### Data records ###
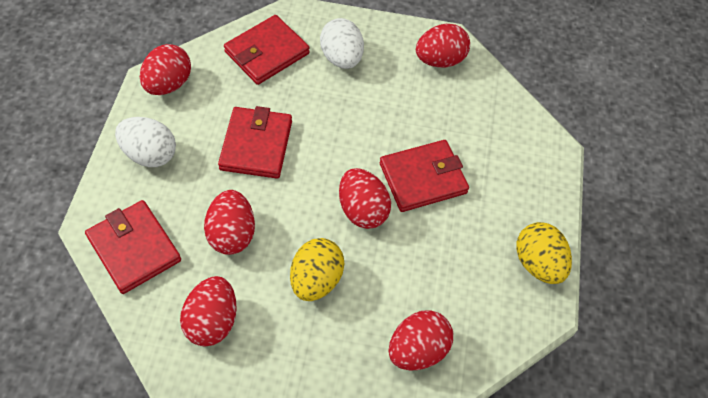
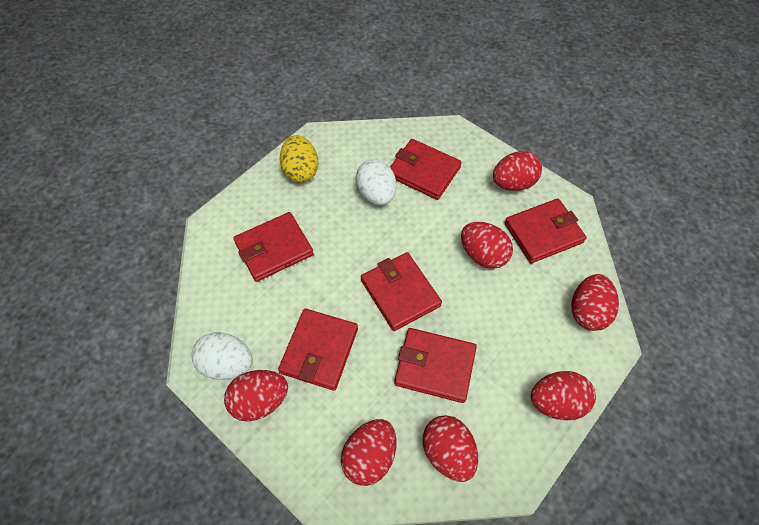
red egg: [140,44,191,95] [180,276,237,347] [204,190,255,255] [339,168,391,229] [389,310,453,370] [416,24,470,68] = 6 -> [224,370,288,422] [341,419,396,486] [423,415,478,482] [461,222,513,269] [493,151,542,191] [531,371,596,420] [571,274,619,331] = 7
red wallet: [85,200,181,294] [218,106,292,178] [224,15,310,85] [380,140,469,212] = 4 -> [233,212,314,282] [278,308,358,391] [361,252,442,331] [390,139,462,200] [394,328,477,403] [504,198,587,263] = 6
yellow egg: [290,238,344,301] [516,222,572,284] = 2 -> [280,135,319,183] = 1

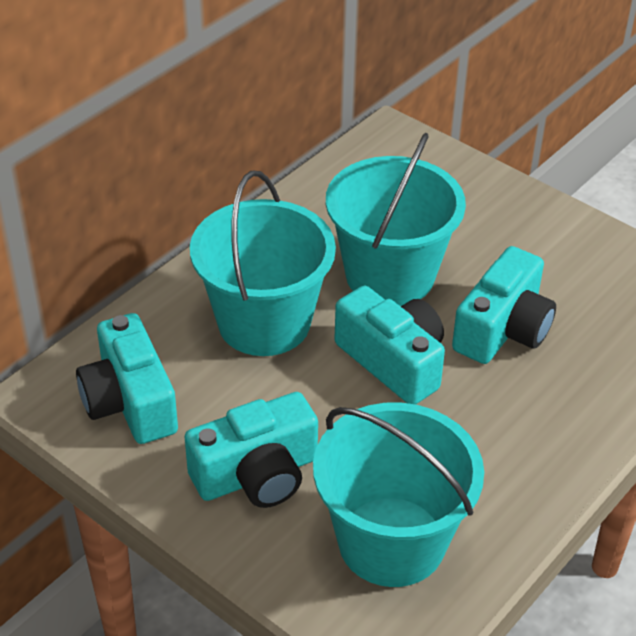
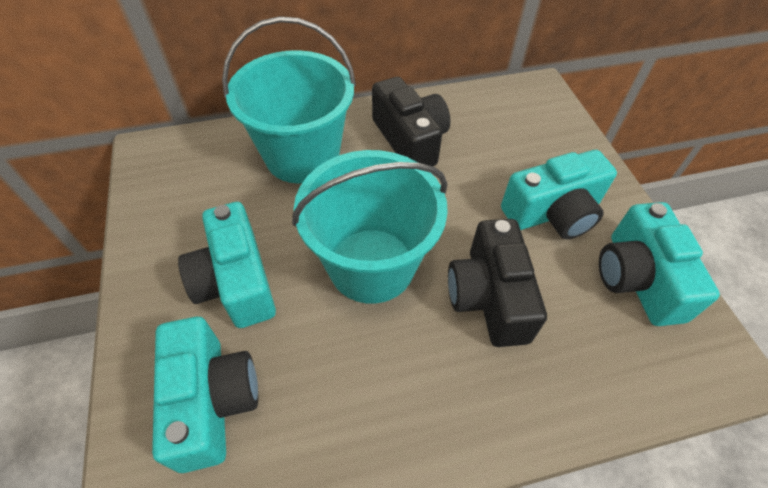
black camera: none = 0 -> [372,77,450,166] [448,219,547,347] = 2
turquoise bucket: [190,171,336,356] [313,402,484,587] [326,133,466,306] = 3 -> [222,16,356,184] [292,150,448,304] = 2

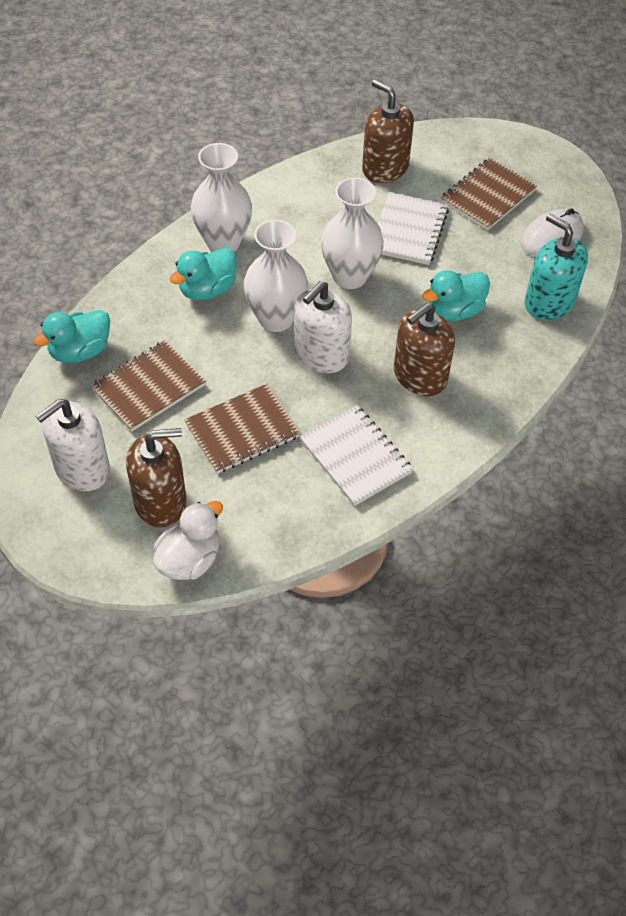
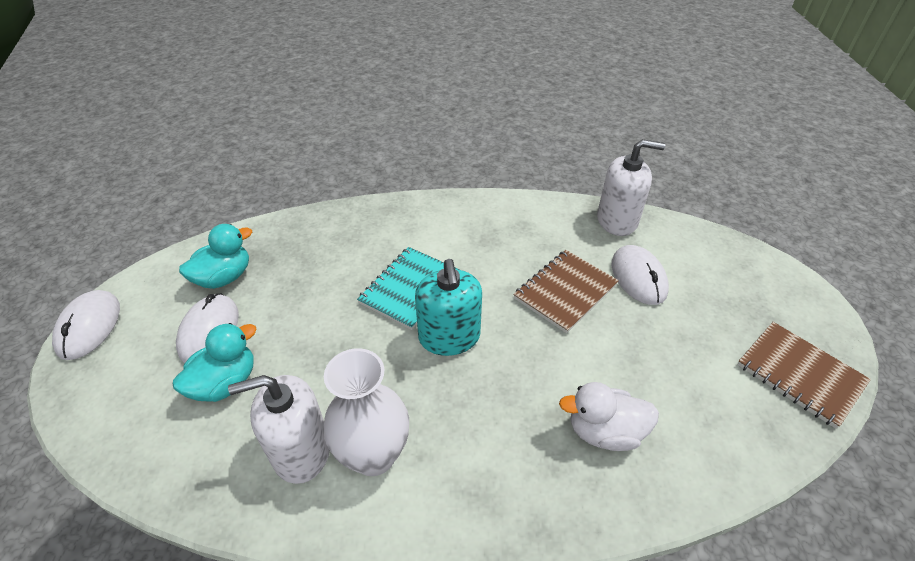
brown notebook: [90,340,206,432] [184,384,301,474] [441,158,537,231] = 3 -> [513,250,619,333] [737,322,871,429] = 2
brown soap dispenser: [126,428,187,528] [362,79,414,183] [394,303,455,396] = 3 -> none = 0
turquoise duck: [33,310,110,363] [169,247,236,301] [422,270,490,321] = 3 -> [173,323,257,402] [179,224,252,289] = 2
turquoise notebook: none = 0 -> [357,247,460,330] = 1
white mouse: [521,208,584,257] = 1 -> [52,290,120,360] [176,294,239,363] [612,245,669,305] = 3
white notebook: [299,405,413,506] [378,192,449,265] = 2 -> none = 0
white vase: [191,143,252,252] [243,220,308,332] [321,177,384,289] = 3 -> [323,348,409,476] = 1

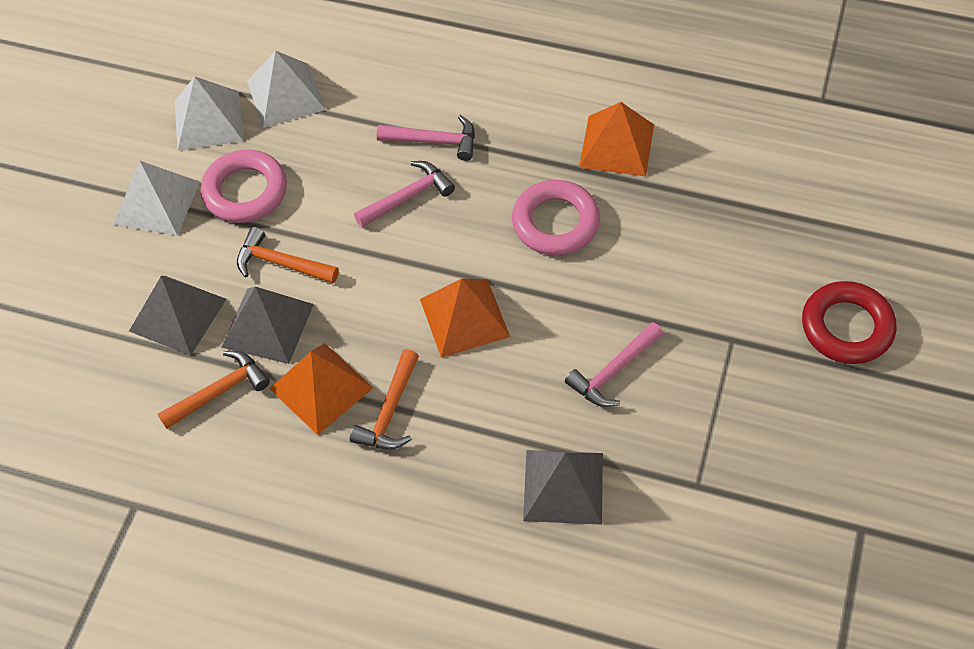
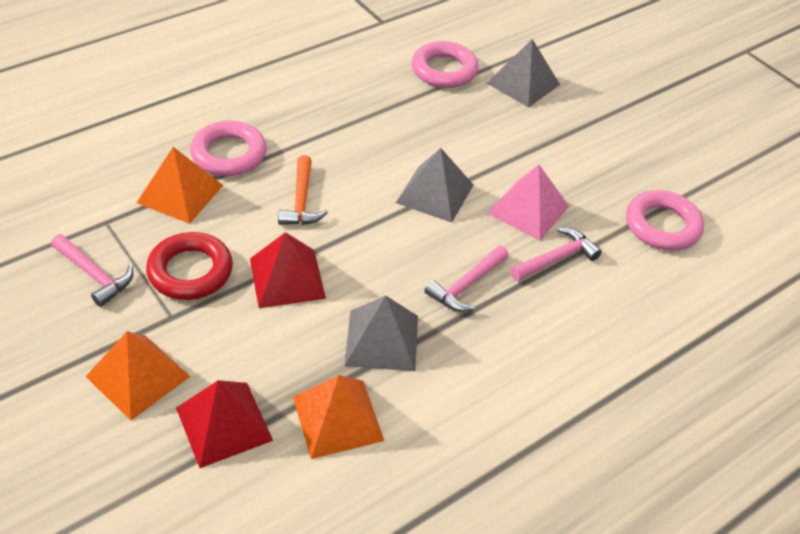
orange hammer: [158,351,270,429] [237,227,339,283] [350,349,419,450] = 3 -> [278,155,328,225] = 1
pink pyramid: none = 0 -> [487,165,569,241] = 1
pink ring: [201,150,287,223] [512,180,600,256] = 2 -> [190,121,267,176] [412,41,479,88] [626,190,704,251] = 3
red pyramid: none = 0 -> [176,380,273,468] [250,232,326,308] = 2
white pyramid: [113,161,200,236] [175,77,243,151] [247,51,326,128] = 3 -> none = 0

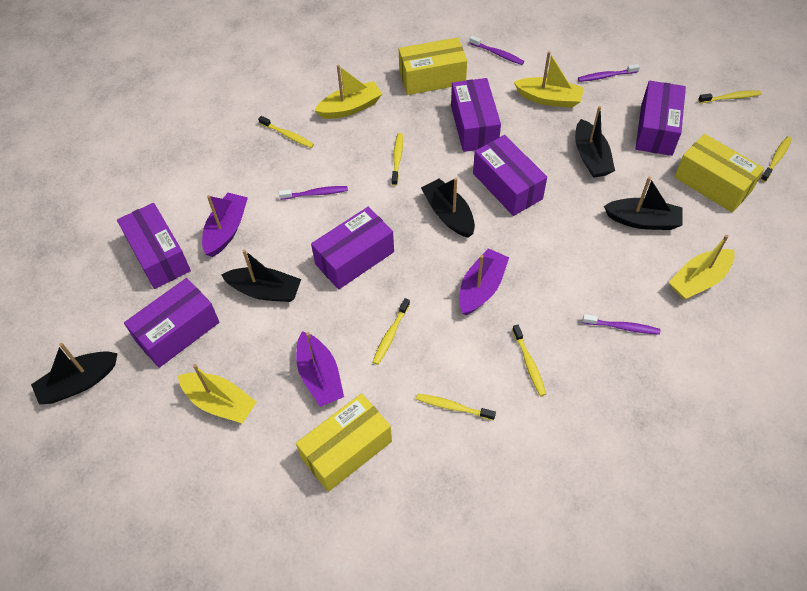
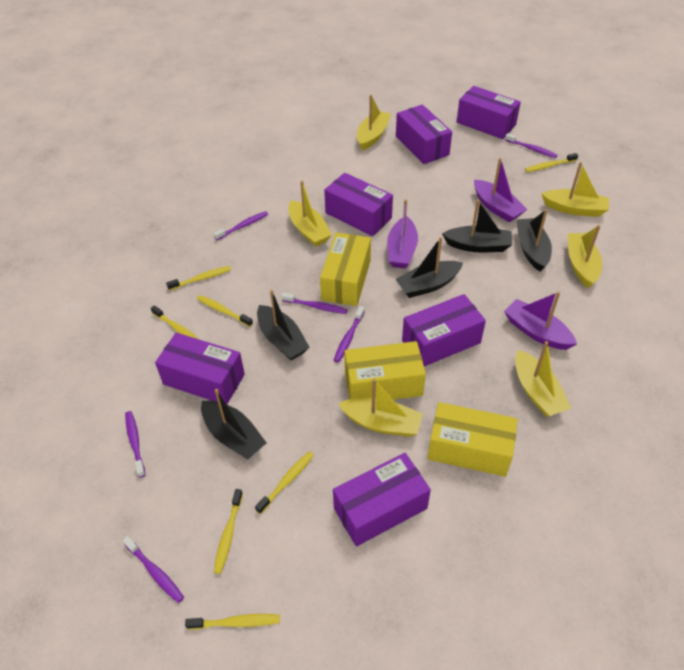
purple toothbrush: [279,186,348,200] [469,36,524,65] [578,64,640,82] [582,314,660,335] = 4 -> [122,536,184,603] [125,411,145,478] [213,211,268,240] [281,292,347,314] [333,306,365,363] [505,133,557,158] = 6
yellow boat: [178,364,257,424] [314,65,382,119] [514,51,584,108] [669,235,735,300] = 4 -> [288,181,332,247] [338,379,423,437] [357,94,391,150] [515,341,571,417] [541,162,609,217] [568,225,602,288] = 6

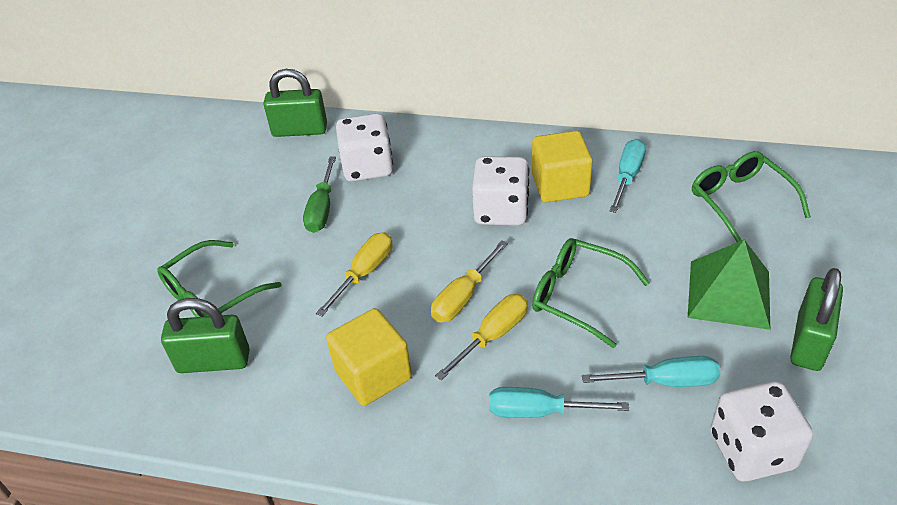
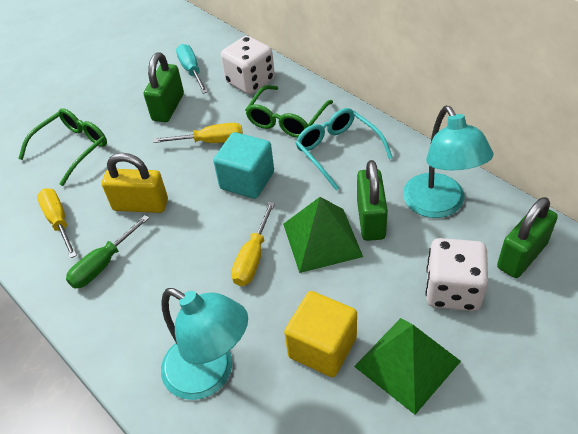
green glasses: [157,240,282,317] [532,238,650,348] [692,151,811,242] = 3 -> [18,108,107,186] [245,85,333,138] = 2
green pyramid: [688,239,770,330] = 1 -> [283,197,363,273] [354,318,461,415] = 2
turquoise cube: none = 0 -> [213,132,274,199] = 1
turquoise glasses: none = 0 -> [296,108,393,190] = 1
turquoise lamp: none = 0 -> [161,288,248,400] [403,106,493,218] = 2
turquoise screwdriver: [489,387,629,418] [582,356,721,387] [610,139,646,213] = 3 -> [176,44,208,94] = 1
white dice: [336,113,393,182] [472,156,530,226] [711,381,813,482] = 3 -> [221,36,275,94] [426,238,488,311] = 2
yellow cube: [326,308,412,406] [532,131,592,203] = 2 -> [284,291,357,377] = 1
yellow padlock: none = 0 -> [102,153,168,213] = 1

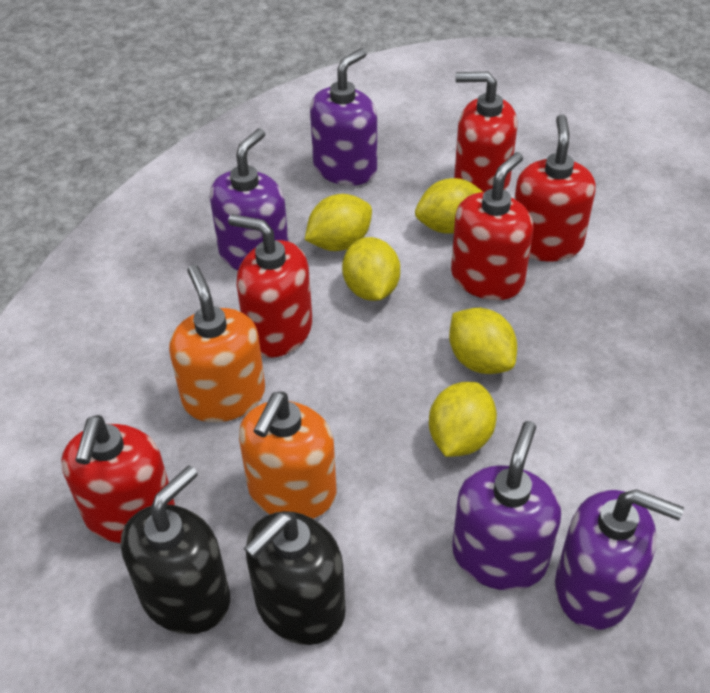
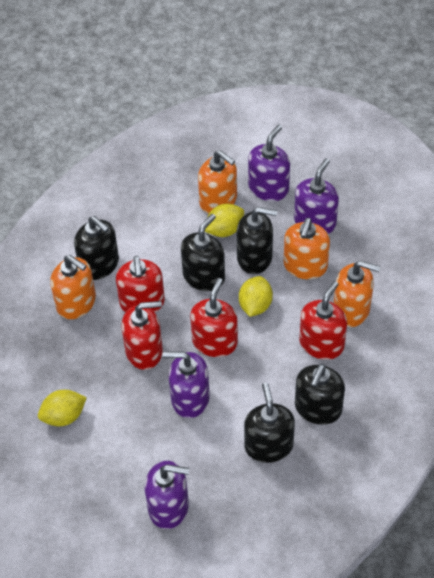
black soap dispenser: [121,466,230,634] [244,511,346,645] = 2 -> [74,216,119,280] [181,214,225,291] [237,207,277,274] [244,383,295,463] [295,364,345,425] = 5
orange soap dispenser: [169,265,265,422] [239,392,336,519] = 2 -> [50,255,96,319] [198,150,237,214] [284,218,330,279] [334,261,381,327] = 4
red soap dispenser: [61,415,175,543] [228,214,312,358] [451,152,533,300] [454,72,517,192] [514,114,596,261] = 5 -> [116,256,165,313] [121,301,163,370] [190,278,238,357] [299,281,347,360] = 4
yellow lemon: [305,194,372,251] [342,237,400,301] [415,178,483,234] [429,382,497,457] [449,308,517,374] = 5 -> [38,390,87,426] [205,204,244,237] [239,276,273,317] = 3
###
• Aim of the task: Reproduce exactly the entries from their first line through the line containing "pink pyramid: none", including both, and omit any pictures.

• Answer section:
red egg: [140,44,191,95] [180,276,237,347] [204,190,255,255] [339,168,391,229] [389,310,453,370] [416,24,470,68] = 6 -> [224,370,288,422] [341,419,396,486] [423,415,478,482] [461,222,513,269] [493,151,542,191] [531,371,596,420] [571,274,619,331] = 7
red wallet: [85,200,181,294] [218,106,292,178] [224,15,310,85] [380,140,469,212] = 4 -> [233,212,314,282] [278,308,358,391] [361,252,442,331] [390,139,462,200] [394,328,477,403] [504,198,587,263] = 6
yellow egg: [290,238,344,301] [516,222,572,284] = 2 -> [280,135,319,183] = 1

black camera: none = 0 -> [372,77,450,166] [448,219,547,347] = 2
turquoise bucket: [190,171,336,356] [313,402,484,587] [326,133,466,306] = 3 -> [222,16,356,184] [292,150,448,304] = 2

brown notebook: [90,340,206,432] [184,384,301,474] [441,158,537,231] = 3 -> [513,250,619,333] [737,322,871,429] = 2
brown soap dispenser: [126,428,187,528] [362,79,414,183] [394,303,455,396] = 3 -> none = 0
turquoise duck: [33,310,110,363] [169,247,236,301] [422,270,490,321] = 3 -> [173,323,257,402] [179,224,252,289] = 2
turquoise notebook: none = 0 -> [357,247,460,330] = 1
white mouse: [521,208,584,257] = 1 -> [52,290,120,360] [176,294,239,363] [612,245,669,305] = 3
white notebook: [299,405,413,506] [378,192,449,265] = 2 -> none = 0
white vase: [191,143,252,252] [243,220,308,332] [321,177,384,289] = 3 -> [323,348,409,476] = 1

orange hammer: [158,351,270,429] [237,227,339,283] [350,349,419,450] = 3 -> [278,155,328,225] = 1
pink pyramid: none = 0 -> [487,165,569,241] = 1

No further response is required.